Before-and-after coordinate records:
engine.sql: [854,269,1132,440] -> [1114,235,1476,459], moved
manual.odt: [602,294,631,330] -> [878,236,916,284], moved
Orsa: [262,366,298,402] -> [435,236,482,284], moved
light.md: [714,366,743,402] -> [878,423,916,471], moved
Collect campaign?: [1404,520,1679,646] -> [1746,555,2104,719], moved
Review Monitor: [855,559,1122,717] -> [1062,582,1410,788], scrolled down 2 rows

▶ PROMPT
A single number is required: the count of lines in the records that include the string "moved".

▶ REPLY TO THE EXERCISE
5